Required action » Output only the lines below from the one containing "IC12: buffer 74HC125" to the one containing "C5: 3.3nF (GND, N_10) -> none", exactly as written, both ends kept.

Version difference data »
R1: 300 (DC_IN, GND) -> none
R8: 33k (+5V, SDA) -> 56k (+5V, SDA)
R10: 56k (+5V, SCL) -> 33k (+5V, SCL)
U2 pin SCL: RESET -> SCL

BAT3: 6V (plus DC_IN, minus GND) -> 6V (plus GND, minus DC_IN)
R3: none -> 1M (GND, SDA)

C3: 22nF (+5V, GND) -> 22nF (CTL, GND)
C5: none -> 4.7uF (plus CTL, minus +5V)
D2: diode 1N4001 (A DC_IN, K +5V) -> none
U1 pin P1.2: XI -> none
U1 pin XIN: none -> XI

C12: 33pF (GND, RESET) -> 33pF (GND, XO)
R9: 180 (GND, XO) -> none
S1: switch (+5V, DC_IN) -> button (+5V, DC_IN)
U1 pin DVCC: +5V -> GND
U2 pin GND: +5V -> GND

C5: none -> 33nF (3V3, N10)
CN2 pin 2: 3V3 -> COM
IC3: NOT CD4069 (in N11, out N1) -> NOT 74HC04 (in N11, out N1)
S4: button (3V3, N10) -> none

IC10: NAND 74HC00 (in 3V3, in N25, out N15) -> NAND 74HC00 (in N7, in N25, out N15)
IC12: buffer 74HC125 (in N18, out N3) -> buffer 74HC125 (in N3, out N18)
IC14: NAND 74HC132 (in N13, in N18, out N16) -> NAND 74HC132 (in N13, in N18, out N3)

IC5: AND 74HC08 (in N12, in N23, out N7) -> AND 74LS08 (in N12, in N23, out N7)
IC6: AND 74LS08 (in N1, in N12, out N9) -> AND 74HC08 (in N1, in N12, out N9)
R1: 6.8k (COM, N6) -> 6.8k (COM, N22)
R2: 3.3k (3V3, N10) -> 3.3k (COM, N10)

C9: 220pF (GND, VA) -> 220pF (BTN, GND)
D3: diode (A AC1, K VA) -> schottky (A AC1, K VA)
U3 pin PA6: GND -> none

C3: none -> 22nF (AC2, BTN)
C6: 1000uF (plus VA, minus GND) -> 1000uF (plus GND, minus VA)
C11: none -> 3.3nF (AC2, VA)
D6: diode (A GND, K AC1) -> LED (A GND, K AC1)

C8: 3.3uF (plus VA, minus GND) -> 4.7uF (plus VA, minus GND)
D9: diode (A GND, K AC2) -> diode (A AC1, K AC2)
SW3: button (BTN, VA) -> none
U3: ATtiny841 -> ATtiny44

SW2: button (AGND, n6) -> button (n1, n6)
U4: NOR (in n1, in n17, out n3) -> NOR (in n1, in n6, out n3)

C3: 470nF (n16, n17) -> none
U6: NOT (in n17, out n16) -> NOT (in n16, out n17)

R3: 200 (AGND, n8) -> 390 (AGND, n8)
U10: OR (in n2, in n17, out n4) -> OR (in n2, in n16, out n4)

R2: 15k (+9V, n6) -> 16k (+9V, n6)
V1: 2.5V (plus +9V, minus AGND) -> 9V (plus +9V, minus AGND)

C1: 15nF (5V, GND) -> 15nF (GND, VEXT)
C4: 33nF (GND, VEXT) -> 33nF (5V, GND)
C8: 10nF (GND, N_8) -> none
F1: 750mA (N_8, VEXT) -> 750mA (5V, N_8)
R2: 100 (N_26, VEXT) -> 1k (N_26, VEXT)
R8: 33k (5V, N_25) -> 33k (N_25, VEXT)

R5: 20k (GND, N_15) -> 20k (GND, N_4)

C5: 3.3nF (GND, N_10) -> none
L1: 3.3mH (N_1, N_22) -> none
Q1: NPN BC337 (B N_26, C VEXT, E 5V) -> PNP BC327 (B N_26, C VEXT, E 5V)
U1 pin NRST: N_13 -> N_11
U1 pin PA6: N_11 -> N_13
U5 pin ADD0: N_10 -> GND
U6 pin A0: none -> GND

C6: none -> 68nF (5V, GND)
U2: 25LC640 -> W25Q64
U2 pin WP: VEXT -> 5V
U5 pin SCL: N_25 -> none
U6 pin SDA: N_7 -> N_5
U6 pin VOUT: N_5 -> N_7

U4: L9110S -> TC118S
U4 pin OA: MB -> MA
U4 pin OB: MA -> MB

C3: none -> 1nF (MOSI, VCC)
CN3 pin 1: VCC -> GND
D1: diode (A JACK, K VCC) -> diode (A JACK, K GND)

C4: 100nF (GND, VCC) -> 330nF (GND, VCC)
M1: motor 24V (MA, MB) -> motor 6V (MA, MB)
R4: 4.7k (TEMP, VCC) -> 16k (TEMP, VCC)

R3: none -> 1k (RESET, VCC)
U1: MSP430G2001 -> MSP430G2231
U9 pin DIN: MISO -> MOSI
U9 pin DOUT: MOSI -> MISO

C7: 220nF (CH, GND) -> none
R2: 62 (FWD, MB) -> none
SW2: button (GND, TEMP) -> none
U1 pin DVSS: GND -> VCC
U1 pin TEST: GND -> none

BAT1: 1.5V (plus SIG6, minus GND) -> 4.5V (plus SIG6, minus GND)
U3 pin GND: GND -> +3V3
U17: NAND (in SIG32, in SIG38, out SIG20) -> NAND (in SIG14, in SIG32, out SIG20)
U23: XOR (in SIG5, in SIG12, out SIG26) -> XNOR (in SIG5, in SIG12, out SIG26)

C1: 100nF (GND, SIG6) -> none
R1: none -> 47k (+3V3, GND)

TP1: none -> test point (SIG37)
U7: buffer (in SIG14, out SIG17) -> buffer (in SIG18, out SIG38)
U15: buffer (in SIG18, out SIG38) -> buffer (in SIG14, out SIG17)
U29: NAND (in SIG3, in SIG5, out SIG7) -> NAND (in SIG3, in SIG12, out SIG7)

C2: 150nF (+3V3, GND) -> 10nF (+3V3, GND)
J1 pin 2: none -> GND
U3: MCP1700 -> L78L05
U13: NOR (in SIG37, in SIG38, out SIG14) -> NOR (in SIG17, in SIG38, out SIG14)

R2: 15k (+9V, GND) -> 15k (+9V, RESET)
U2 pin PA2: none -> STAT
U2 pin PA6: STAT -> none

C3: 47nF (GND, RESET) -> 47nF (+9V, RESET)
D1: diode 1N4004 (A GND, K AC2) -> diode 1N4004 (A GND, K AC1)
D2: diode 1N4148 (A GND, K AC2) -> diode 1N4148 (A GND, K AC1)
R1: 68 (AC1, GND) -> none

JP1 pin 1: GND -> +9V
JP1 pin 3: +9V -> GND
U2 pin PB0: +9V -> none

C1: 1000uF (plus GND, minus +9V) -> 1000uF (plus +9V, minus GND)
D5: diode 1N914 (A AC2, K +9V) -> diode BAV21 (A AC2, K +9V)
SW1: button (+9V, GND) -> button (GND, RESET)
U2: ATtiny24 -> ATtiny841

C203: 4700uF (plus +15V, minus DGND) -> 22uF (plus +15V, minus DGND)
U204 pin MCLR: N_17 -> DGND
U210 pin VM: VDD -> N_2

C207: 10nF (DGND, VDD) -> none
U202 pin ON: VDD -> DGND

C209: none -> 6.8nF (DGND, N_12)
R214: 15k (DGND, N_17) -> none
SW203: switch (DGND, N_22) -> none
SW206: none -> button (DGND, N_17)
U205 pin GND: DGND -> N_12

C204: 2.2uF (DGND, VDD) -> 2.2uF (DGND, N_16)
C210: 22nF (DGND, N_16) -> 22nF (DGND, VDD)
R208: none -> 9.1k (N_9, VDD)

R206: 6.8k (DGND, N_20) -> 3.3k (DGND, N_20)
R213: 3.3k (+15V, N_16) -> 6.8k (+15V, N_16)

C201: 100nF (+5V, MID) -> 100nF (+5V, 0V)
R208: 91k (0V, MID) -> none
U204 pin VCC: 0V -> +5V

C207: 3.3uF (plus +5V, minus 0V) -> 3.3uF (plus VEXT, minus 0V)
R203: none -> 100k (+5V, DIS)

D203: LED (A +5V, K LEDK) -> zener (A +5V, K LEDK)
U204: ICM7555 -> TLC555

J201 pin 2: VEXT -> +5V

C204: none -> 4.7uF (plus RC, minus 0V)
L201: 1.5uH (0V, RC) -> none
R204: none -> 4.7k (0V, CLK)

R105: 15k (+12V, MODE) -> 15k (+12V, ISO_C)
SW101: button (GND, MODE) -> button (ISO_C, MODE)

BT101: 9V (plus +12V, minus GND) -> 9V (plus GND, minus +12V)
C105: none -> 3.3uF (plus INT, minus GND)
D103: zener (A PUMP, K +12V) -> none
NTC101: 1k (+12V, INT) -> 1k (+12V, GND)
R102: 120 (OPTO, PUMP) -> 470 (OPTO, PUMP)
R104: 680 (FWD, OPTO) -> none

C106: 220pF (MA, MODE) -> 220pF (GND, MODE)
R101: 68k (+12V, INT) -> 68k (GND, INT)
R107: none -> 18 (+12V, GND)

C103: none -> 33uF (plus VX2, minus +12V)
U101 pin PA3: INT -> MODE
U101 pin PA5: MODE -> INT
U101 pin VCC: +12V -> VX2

Reply to the task »
IC12: buffer 74HC125 (in N18, out N3) -> buffer 74HC125 (in N3, out N18)
IC14: NAND 74HC132 (in N13, in N18, out N16) -> NAND 74HC132 (in N13, in N18, out N3)

IC5: AND 74HC08 (in N12, in N23, out N7) -> AND 74LS08 (in N12, in N23, out N7)
IC6: AND 74LS08 (in N1, in N12, out N9) -> AND 74HC08 (in N1, in N12, out N9)
R1: 6.8k (COM, N6) -> 6.8k (COM, N22)
R2: 3.3k (3V3, N10) -> 3.3k (COM, N10)

C9: 220pF (GND, VA) -> 220pF (BTN, GND)
D3: diode (A AC1, K VA) -> schottky (A AC1, K VA)
U3 pin PA6: GND -> none

C3: none -> 22nF (AC2, BTN)
C6: 1000uF (plus VA, minus GND) -> 1000uF (plus GND, minus VA)
C11: none -> 3.3nF (AC2, VA)
D6: diode (A GND, K AC1) -> LED (A GND, K AC1)

C8: 3.3uF (plus VA, minus GND) -> 4.7uF (plus VA, minus GND)
D9: diode (A GND, K AC2) -> diode (A AC1, K AC2)
SW3: button (BTN, VA) -> none
U3: ATtiny841 -> ATtiny44

SW2: button (AGND, n6) -> button (n1, n6)
U4: NOR (in n1, in n17, out n3) -> NOR (in n1, in n6, out n3)

C3: 470nF (n16, n17) -> none
U6: NOT (in n17, out n16) -> NOT (in n16, out n17)

R3: 200 (AGND, n8) -> 390 (AGND, n8)
U10: OR (in n2, in n17, out n4) -> OR (in n2, in n16, out n4)

R2: 15k (+9V, n6) -> 16k (+9V, n6)
V1: 2.5V (plus +9V, minus AGND) -> 9V (plus +9V, minus AGND)

C1: 15nF (5V, GND) -> 15nF (GND, VEXT)
C4: 33nF (GND, VEXT) -> 33nF (5V, GND)
C8: 10nF (GND, N_8) -> none
F1: 750mA (N_8, VEXT) -> 750mA (5V, N_8)
R2: 100 (N_26, VEXT) -> 1k (N_26, VEXT)
R8: 33k (5V, N_25) -> 33k (N_25, VEXT)

R5: 20k (GND, N_15) -> 20k (GND, N_4)

C5: 3.3nF (GND, N_10) -> none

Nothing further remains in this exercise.